WHAT THE EXERCISE ASKS
In the entries below, find the string "diode" and return each line holding it.

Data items

┏━━

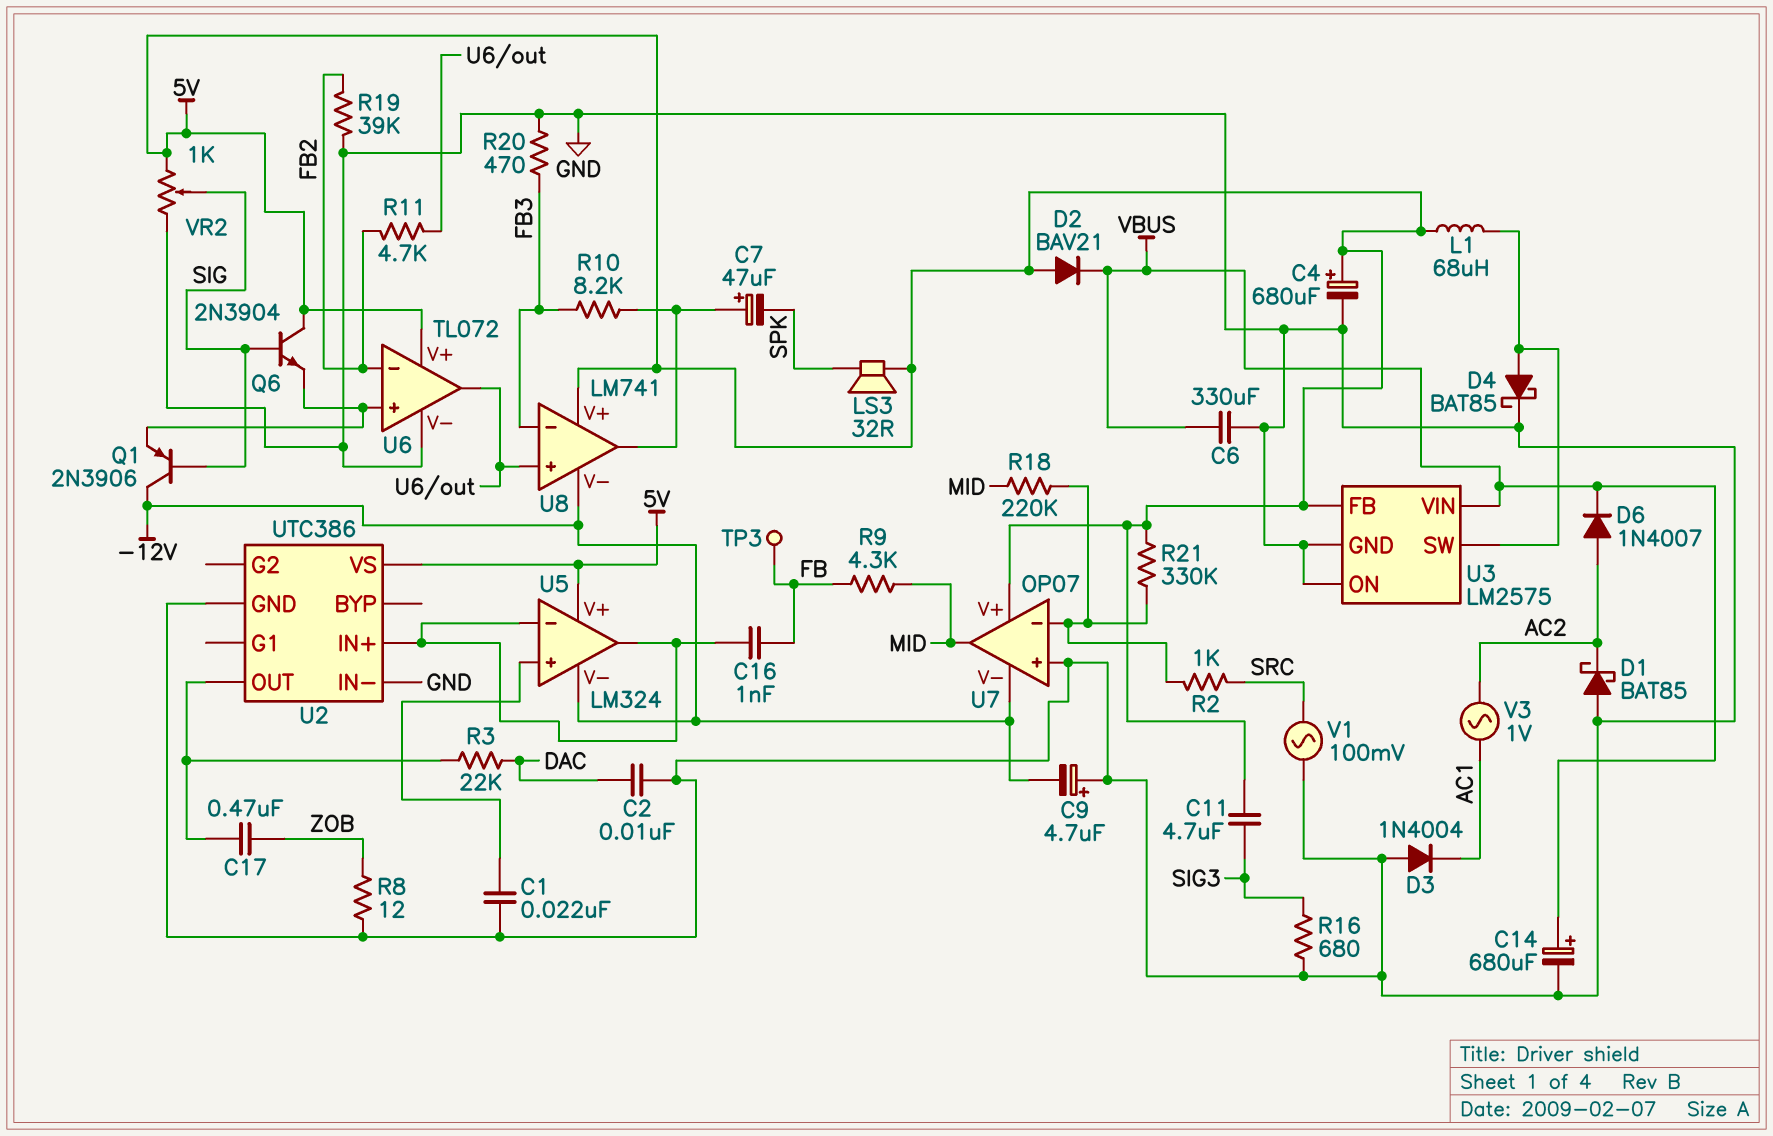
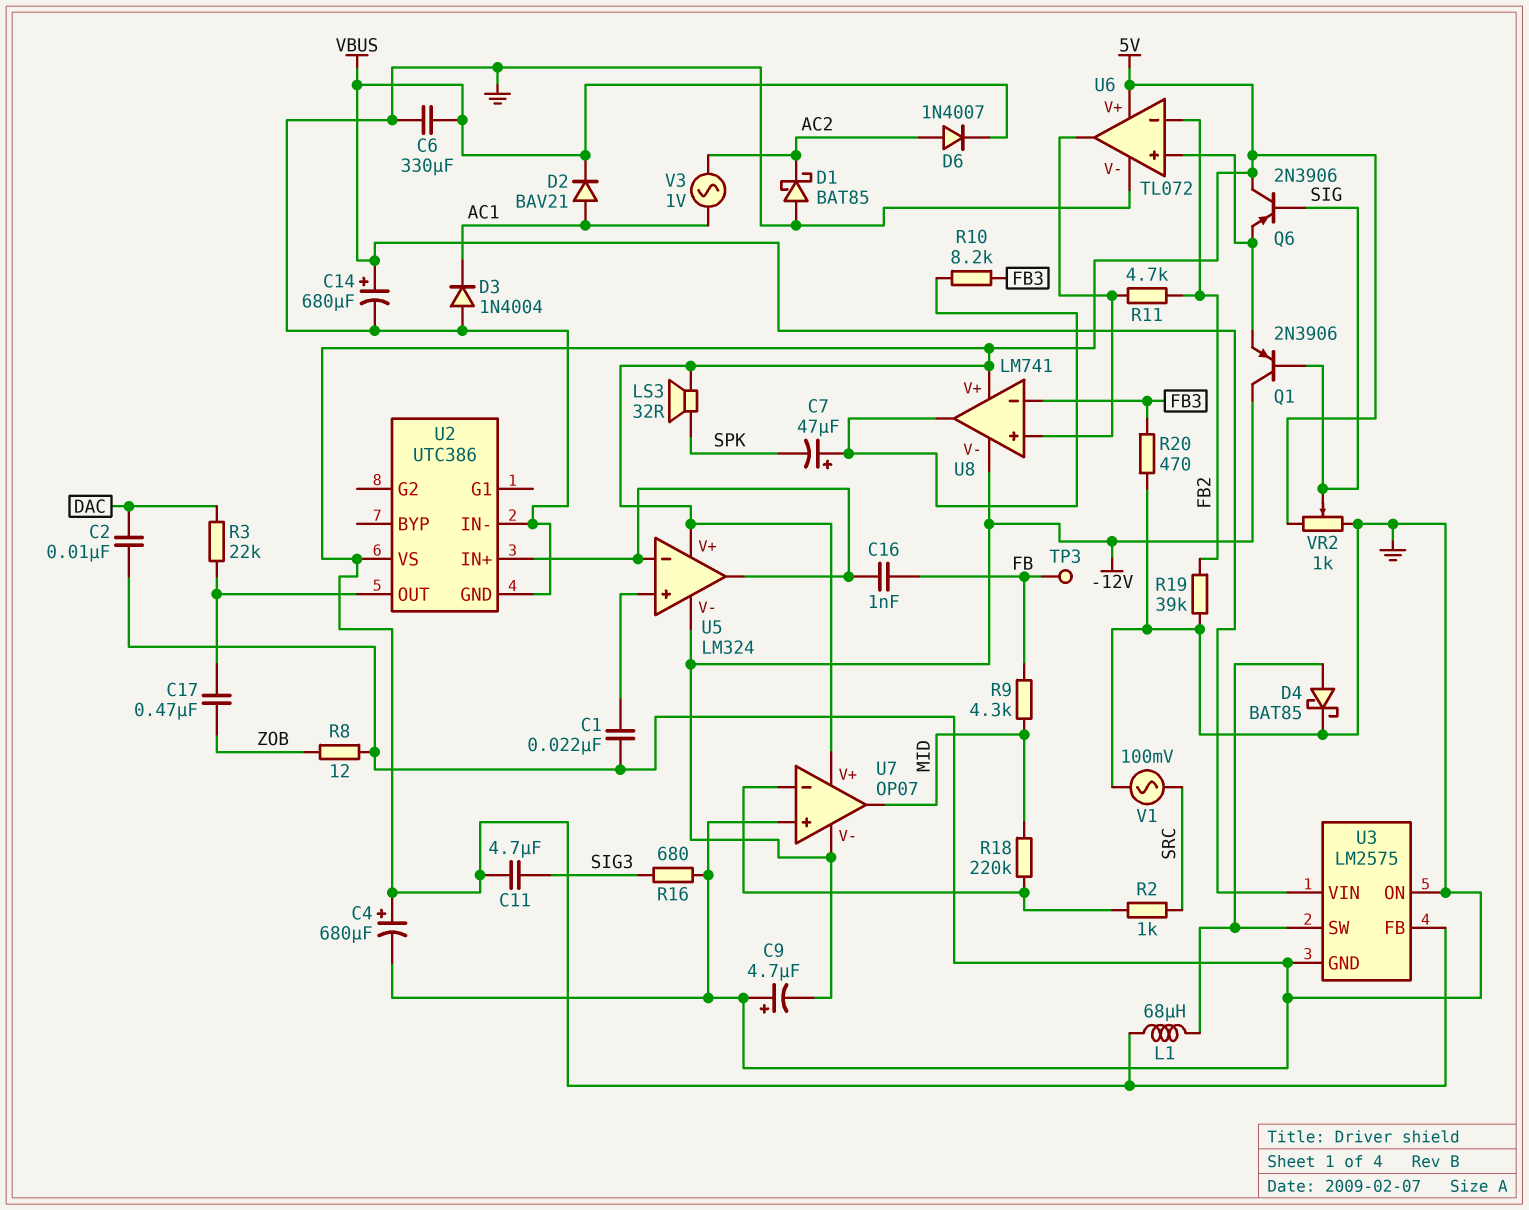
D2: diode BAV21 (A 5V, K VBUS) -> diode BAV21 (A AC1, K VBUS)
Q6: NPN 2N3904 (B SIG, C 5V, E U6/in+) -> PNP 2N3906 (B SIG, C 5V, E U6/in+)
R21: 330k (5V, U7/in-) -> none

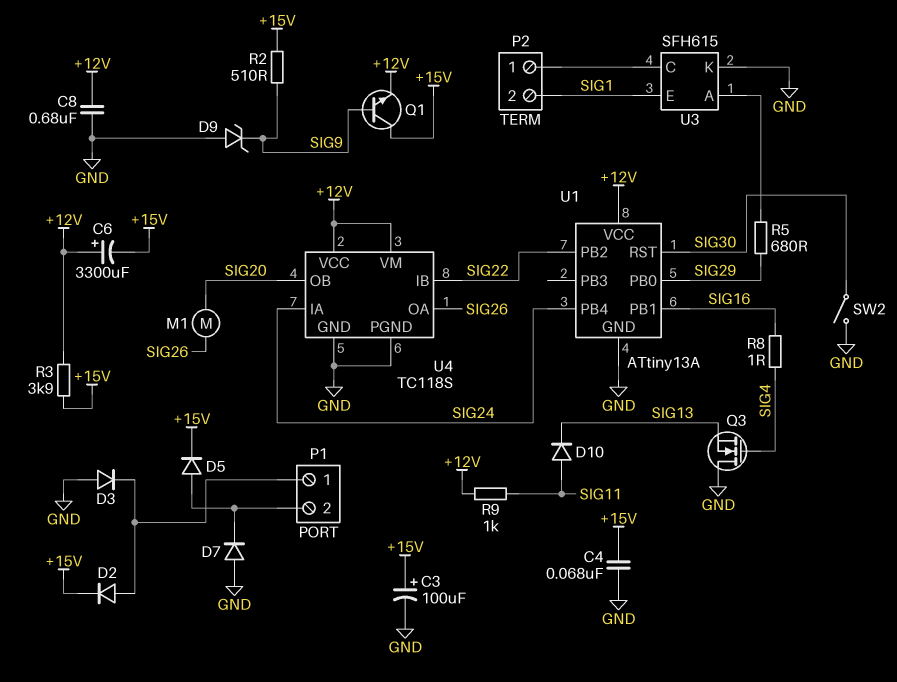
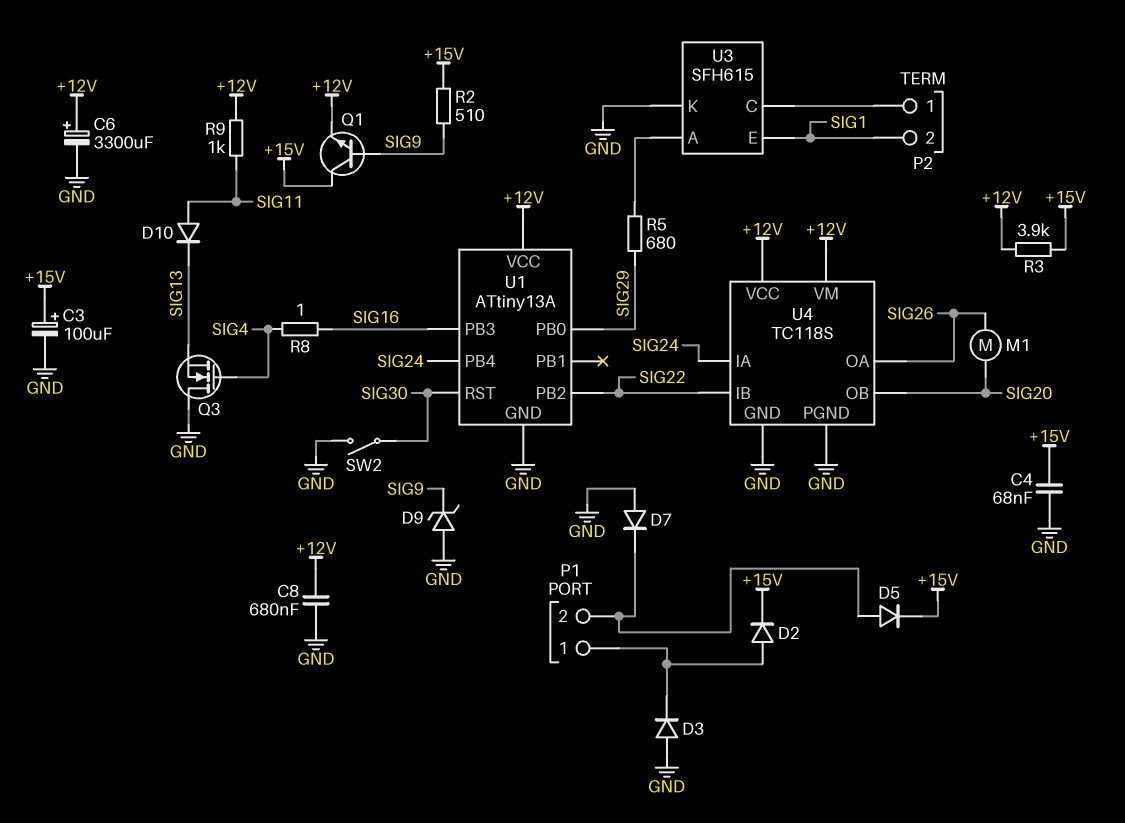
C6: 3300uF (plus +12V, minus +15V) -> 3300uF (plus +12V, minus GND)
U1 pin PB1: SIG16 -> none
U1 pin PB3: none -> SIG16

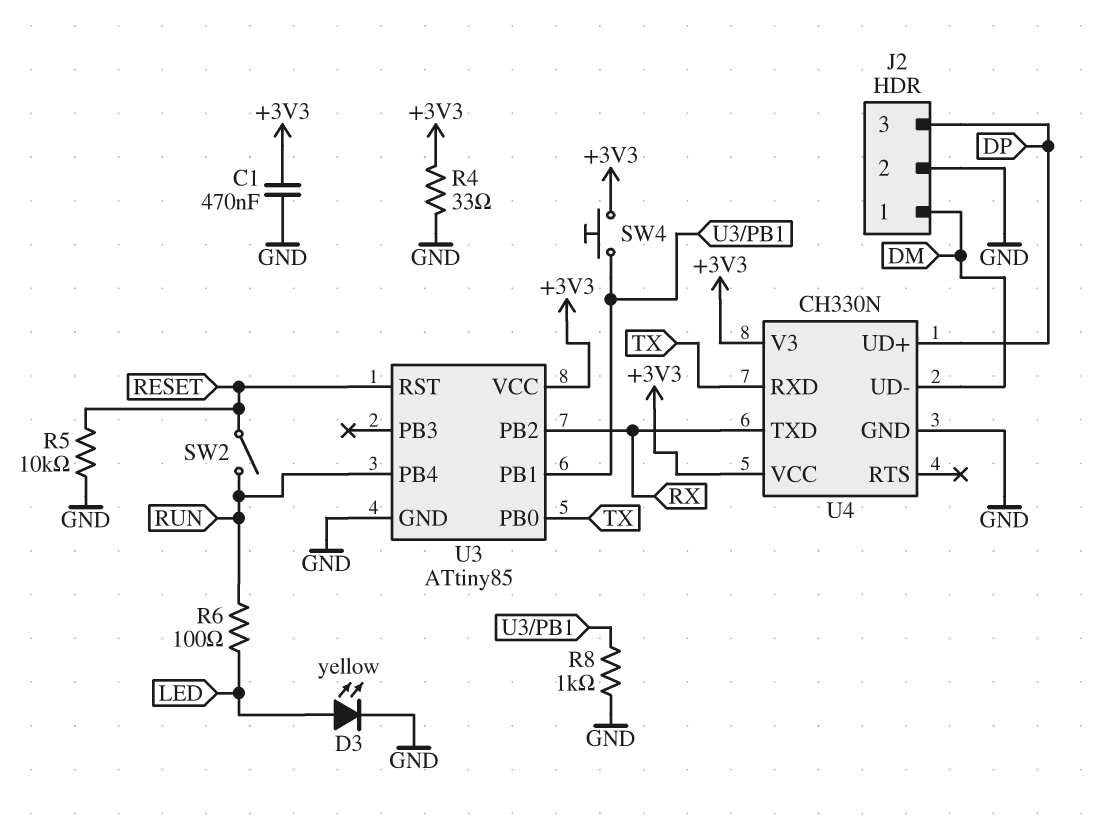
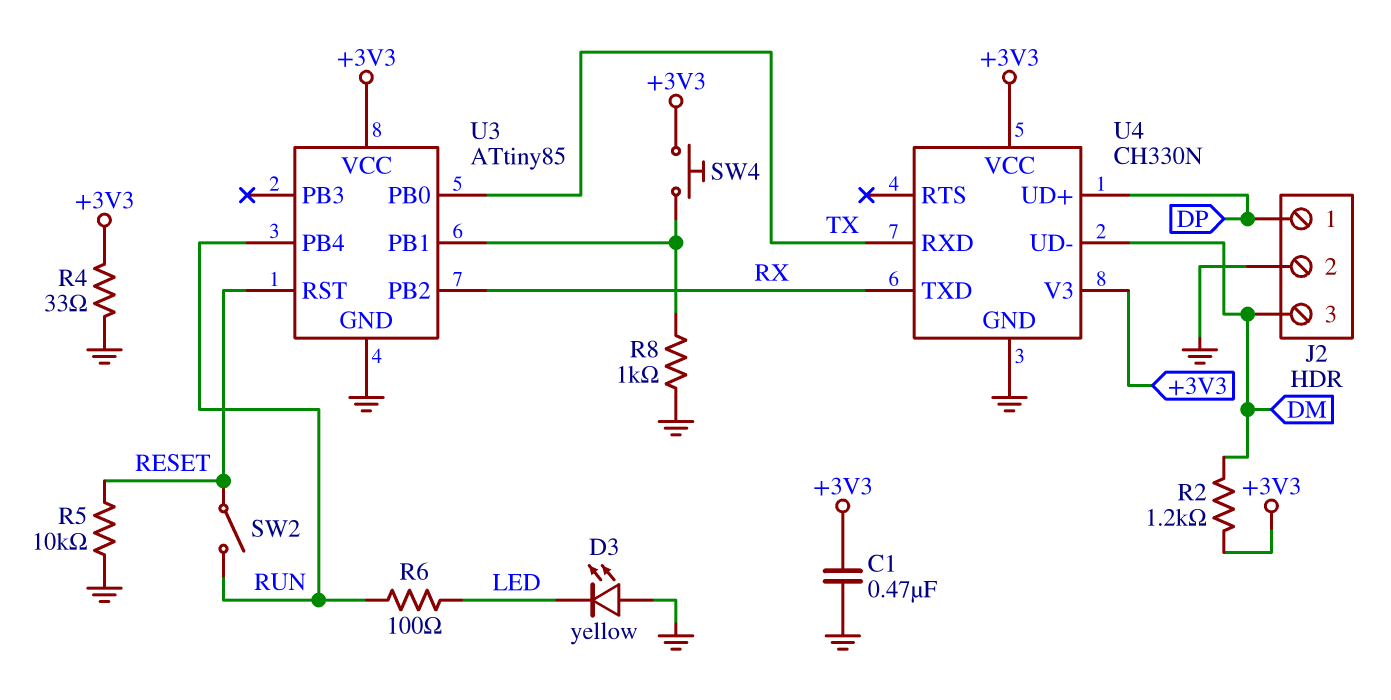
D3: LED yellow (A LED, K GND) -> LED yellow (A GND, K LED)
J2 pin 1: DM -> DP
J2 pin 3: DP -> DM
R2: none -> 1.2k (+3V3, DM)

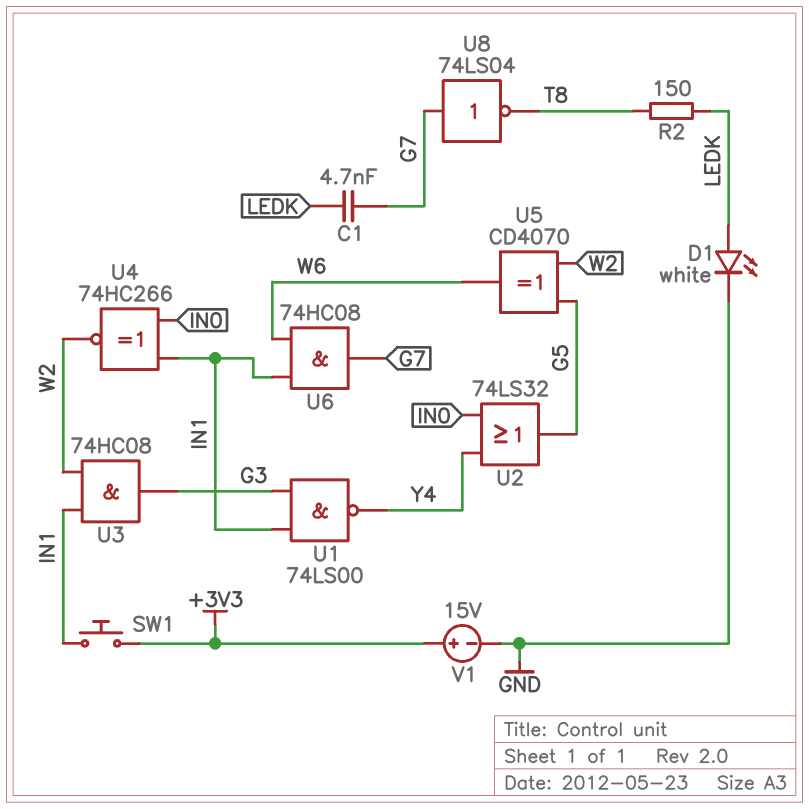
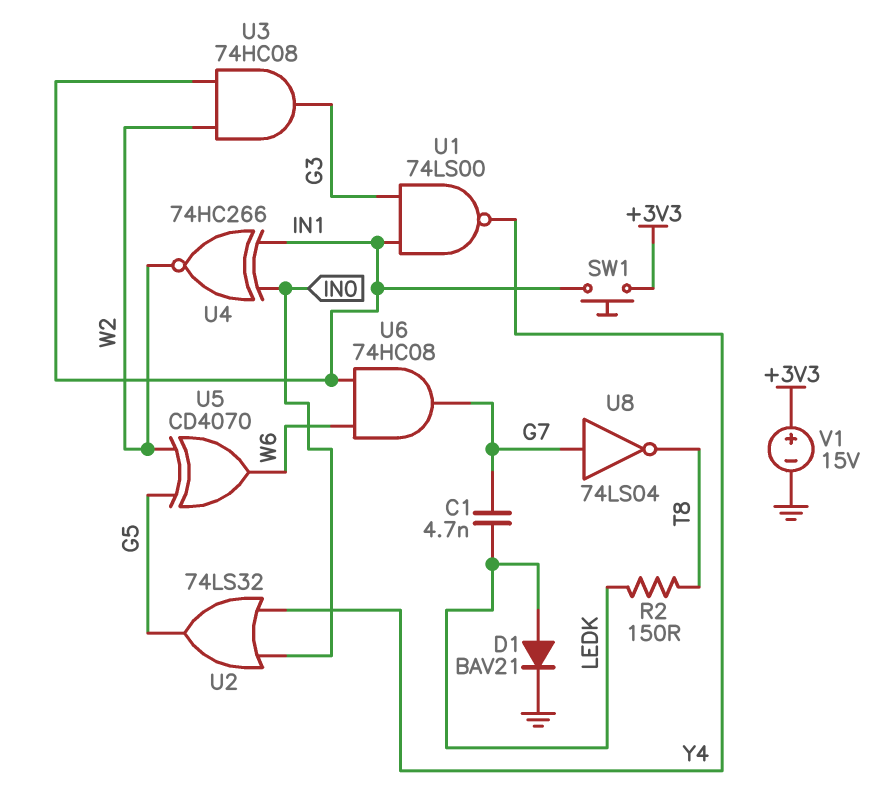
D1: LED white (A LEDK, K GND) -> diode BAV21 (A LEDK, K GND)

┗━━

ANSWER SPACE
D2: diode BAV21 (A 5V, K VBUS) -> diode BAV21 (A AC1, K VBUS)
D1: LED white (A LEDK, K GND) -> diode BAV21 (A LEDK, K GND)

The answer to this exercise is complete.